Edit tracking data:
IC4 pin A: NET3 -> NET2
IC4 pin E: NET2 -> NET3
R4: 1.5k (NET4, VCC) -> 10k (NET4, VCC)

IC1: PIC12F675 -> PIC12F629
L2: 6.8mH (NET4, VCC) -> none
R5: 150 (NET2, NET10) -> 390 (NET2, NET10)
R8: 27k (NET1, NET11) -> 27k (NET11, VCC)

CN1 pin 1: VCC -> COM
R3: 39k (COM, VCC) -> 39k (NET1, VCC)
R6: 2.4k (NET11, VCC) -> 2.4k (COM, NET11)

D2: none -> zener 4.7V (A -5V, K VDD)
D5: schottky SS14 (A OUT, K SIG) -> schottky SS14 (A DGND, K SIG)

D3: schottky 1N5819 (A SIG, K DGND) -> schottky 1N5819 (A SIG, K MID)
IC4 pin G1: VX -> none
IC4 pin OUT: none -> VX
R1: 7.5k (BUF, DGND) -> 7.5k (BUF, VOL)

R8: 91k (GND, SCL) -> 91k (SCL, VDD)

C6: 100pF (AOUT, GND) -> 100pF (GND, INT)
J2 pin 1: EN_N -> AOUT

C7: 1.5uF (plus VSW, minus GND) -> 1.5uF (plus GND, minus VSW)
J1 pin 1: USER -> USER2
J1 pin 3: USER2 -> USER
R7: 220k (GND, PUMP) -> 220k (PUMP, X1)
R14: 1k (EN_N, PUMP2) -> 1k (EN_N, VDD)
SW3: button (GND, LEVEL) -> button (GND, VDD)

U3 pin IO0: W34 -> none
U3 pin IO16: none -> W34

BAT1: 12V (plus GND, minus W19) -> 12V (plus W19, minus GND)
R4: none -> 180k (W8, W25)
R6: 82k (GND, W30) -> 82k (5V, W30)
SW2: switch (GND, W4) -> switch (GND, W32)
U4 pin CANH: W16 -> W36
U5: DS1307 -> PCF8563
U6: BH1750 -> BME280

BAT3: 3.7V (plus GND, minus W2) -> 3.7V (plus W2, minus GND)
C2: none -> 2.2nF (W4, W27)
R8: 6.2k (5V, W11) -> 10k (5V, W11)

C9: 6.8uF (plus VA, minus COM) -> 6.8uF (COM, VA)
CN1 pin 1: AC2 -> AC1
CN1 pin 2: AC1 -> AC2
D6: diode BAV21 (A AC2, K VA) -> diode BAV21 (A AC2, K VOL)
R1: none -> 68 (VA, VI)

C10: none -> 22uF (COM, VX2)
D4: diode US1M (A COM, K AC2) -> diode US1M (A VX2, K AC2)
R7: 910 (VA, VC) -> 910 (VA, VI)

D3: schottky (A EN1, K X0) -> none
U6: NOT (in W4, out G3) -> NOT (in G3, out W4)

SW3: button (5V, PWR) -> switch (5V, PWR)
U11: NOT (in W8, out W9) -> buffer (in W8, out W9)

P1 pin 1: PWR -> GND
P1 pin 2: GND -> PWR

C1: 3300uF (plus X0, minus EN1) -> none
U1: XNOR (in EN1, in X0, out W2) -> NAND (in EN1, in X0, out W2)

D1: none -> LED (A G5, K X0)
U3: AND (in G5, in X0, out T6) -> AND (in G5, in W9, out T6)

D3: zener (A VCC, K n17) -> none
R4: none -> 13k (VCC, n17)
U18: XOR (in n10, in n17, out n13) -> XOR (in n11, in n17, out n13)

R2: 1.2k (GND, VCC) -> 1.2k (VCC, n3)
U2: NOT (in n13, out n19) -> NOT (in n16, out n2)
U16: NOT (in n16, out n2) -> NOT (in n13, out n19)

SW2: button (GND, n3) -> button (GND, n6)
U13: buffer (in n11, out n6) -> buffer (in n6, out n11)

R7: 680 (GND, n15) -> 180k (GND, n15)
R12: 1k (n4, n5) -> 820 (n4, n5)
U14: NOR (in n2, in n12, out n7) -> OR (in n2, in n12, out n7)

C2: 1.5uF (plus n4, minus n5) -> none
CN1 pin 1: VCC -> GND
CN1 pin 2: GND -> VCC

▶ The task
Going back over the entries above, copy word for word every line from the one that has "C7: 1.5uF (plus" on through the one that has "U3 pin IO16: none -> W34".

▶ Task result
C7: 1.5uF (plus VSW, minus GND) -> 1.5uF (plus GND, minus VSW)
J1 pin 1: USER -> USER2
J1 pin 3: USER2 -> USER
R7: 220k (GND, PUMP) -> 220k (PUMP, X1)
R14: 1k (EN_N, PUMP2) -> 1k (EN_N, VDD)
SW3: button (GND, LEVEL) -> button (GND, VDD)

U3 pin IO0: W34 -> none
U3 pin IO16: none -> W34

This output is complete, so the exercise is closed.